**TASK INSTRUCTIONS:** All records below must be written out exactly, with the pictures excluded.

*** Opening DATASET ***

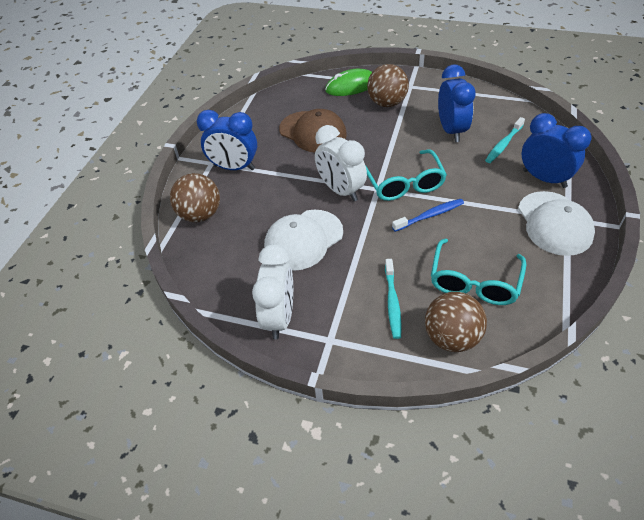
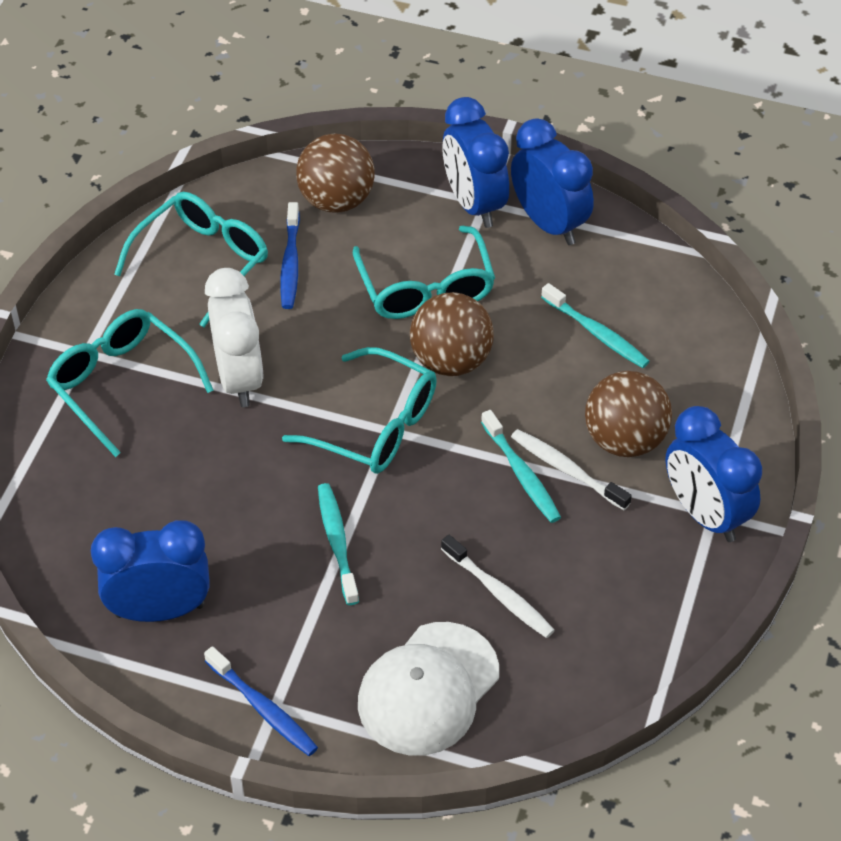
blue clock: 3 -> 4
blue toothbrush: 1 -> 2
brown cap: 1 -> 0
green mouse: 1 -> 0
turquoise glasses: 2 -> 4
turquoise toothbrush: 2 -> 3
white cap: 2 -> 1
white clock: 2 -> 1
white toothbrush: 0 -> 2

*** Closing DATASET ***

**ANSWER AREA:**
blue clock: 3 -> 4
blue toothbrush: 1 -> 2
brown cap: 1 -> 0
green mouse: 1 -> 0
turquoise glasses: 2 -> 4
turquoise toothbrush: 2 -> 3
white cap: 2 -> 1
white clock: 2 -> 1
white toothbrush: 0 -> 2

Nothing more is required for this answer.